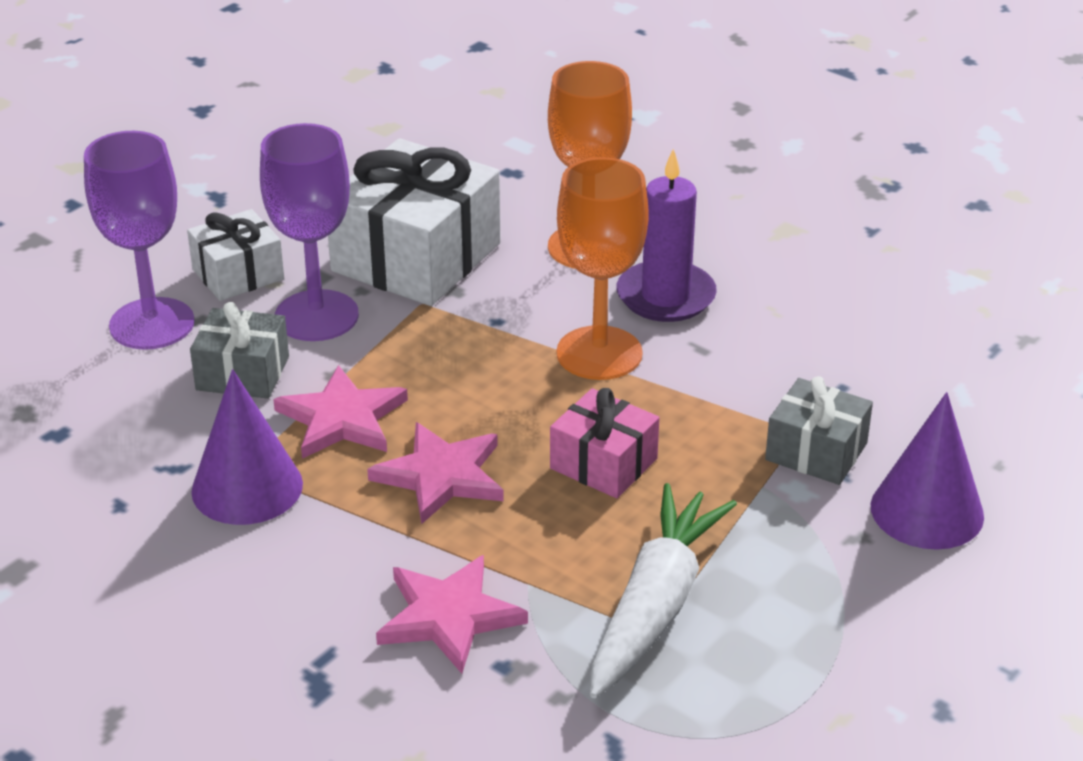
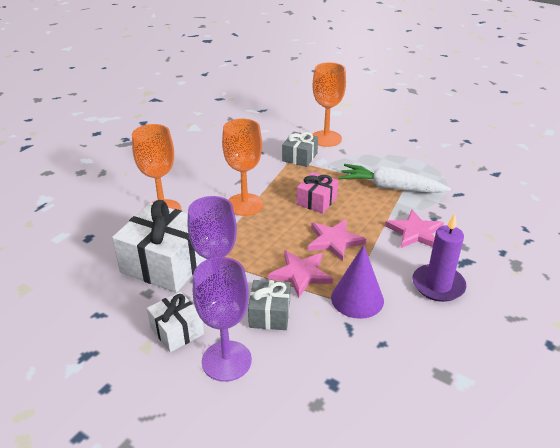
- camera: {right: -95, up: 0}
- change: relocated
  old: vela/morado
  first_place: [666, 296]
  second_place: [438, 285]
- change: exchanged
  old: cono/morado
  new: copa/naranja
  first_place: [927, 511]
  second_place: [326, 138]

Aim of the task: Write out the data again word for word, minus any images.

Result for this task:
- camera: {right: -95, up: 0}
- change: relocated
  old: vela/morado
  first_place: [666, 296]
  second_place: [438, 285]
- change: exchanged
  old: cono/morado
  new: copa/naranja
  first_place: [927, 511]
  second_place: [326, 138]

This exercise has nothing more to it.